(DATA FOR THIS EXERCISE Opens)

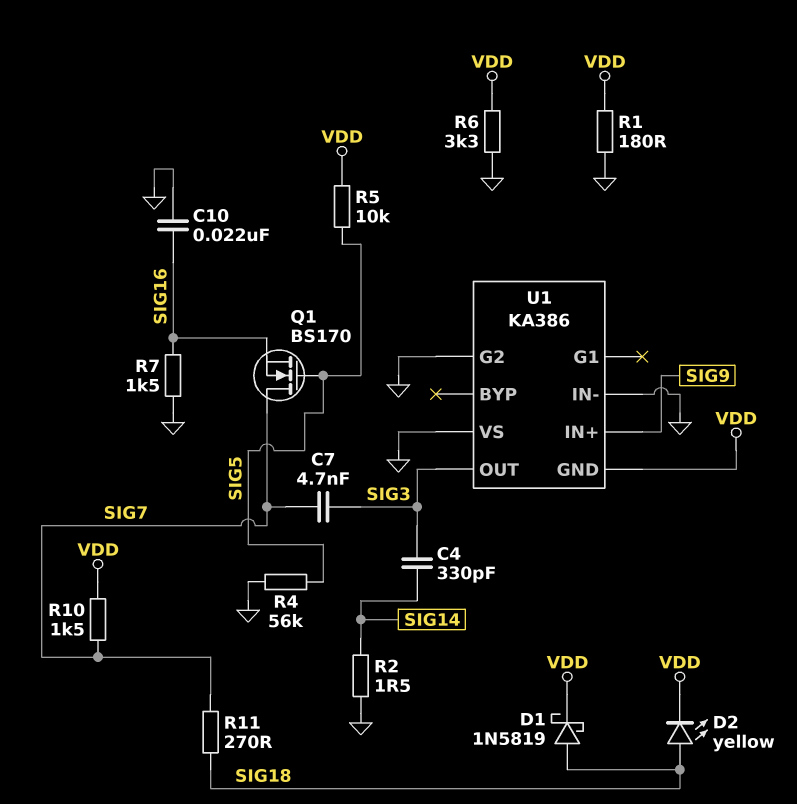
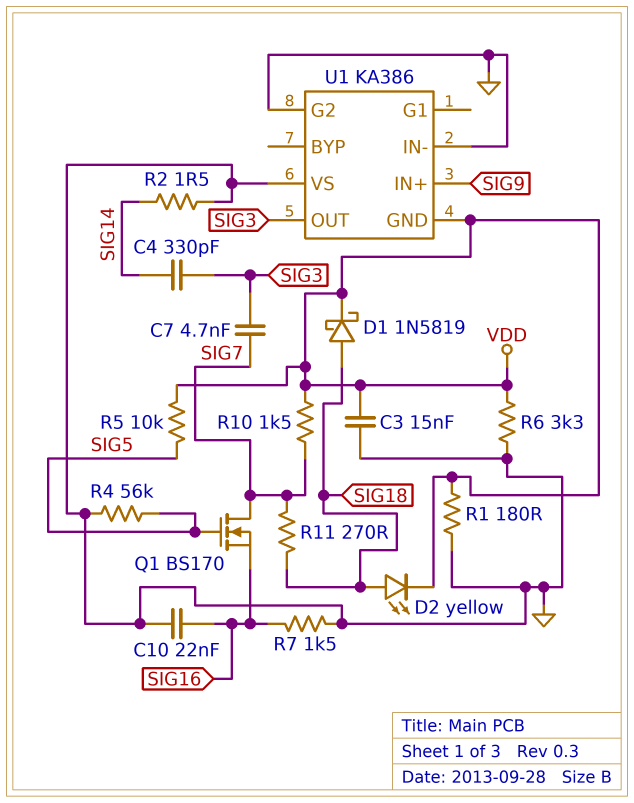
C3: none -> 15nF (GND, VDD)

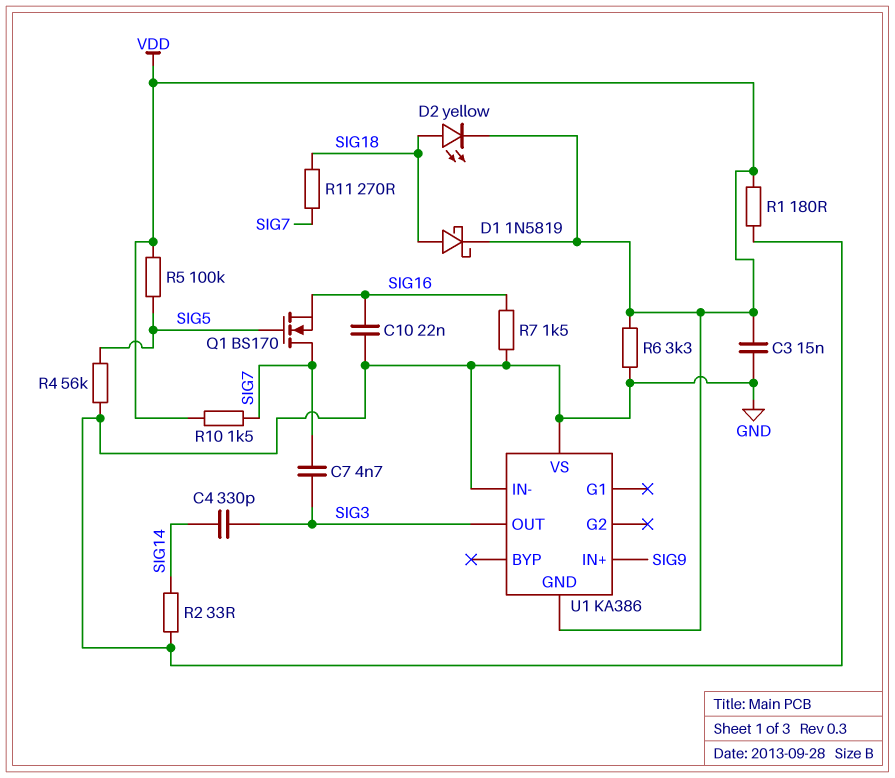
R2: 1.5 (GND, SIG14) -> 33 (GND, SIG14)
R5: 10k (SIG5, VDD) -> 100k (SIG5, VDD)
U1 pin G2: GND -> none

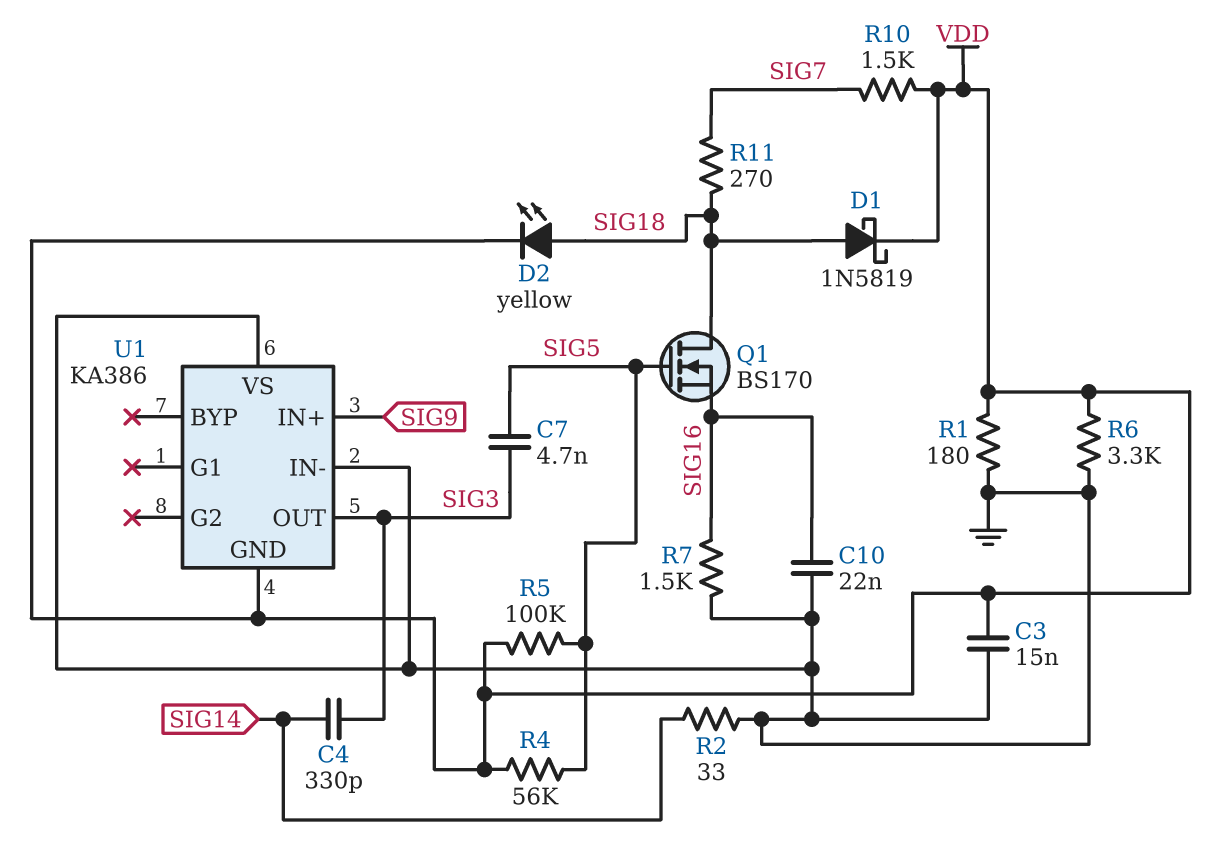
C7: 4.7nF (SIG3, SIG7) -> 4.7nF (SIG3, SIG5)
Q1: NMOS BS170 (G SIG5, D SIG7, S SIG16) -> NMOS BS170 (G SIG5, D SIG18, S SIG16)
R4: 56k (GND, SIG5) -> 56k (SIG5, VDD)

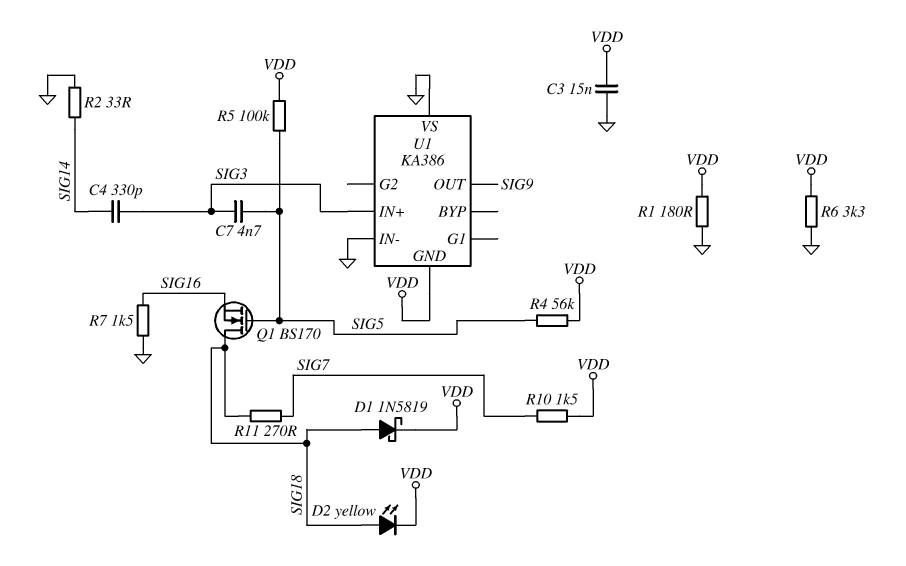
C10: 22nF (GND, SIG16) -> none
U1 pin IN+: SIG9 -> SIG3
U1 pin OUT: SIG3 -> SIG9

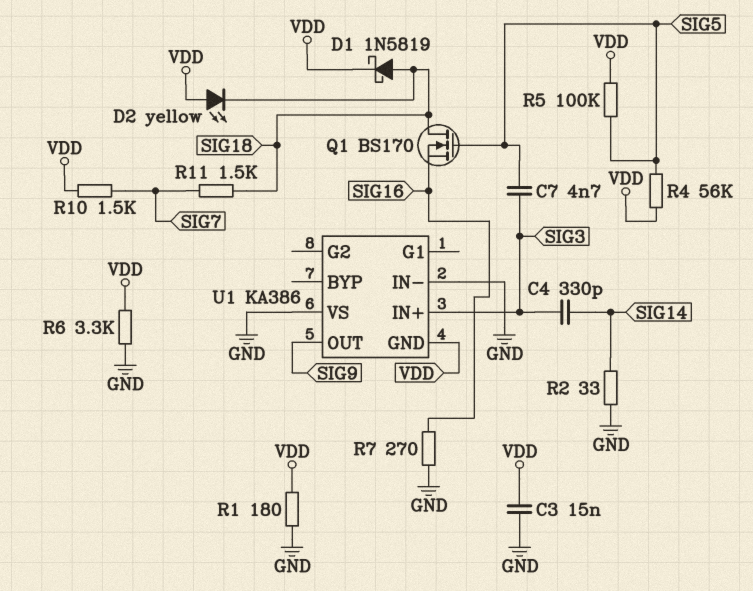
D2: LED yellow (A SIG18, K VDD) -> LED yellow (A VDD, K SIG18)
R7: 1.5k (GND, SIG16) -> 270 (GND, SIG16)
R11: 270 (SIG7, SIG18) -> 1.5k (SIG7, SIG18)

(DATA FOR THIS EXERCISE Closes)

__TASK DESCRIPTION__
Every line from the one that contains "R2: 1.5 (GND, SIG14) -> 33 (GND, SIG14)" through the end of the records above is to be reproduced exactly; no picture goes in the copy.

__THE ANSWER__
R2: 1.5 (GND, SIG14) -> 33 (GND, SIG14)
R5: 10k (SIG5, VDD) -> 100k (SIG5, VDD)
U1 pin G2: GND -> none

C7: 4.7nF (SIG3, SIG7) -> 4.7nF (SIG3, SIG5)
Q1: NMOS BS170 (G SIG5, D SIG7, S SIG16) -> NMOS BS170 (G SIG5, D SIG18, S SIG16)
R4: 56k (GND, SIG5) -> 56k (SIG5, VDD)

C10: 22nF (GND, SIG16) -> none
U1 pin IN+: SIG9 -> SIG3
U1 pin OUT: SIG3 -> SIG9

D2: LED yellow (A SIG18, K VDD) -> LED yellow (A VDD, K SIG18)
R7: 1.5k (GND, SIG16) -> 270 (GND, SIG16)
R11: 270 (SIG7, SIG18) -> 1.5k (SIG7, SIG18)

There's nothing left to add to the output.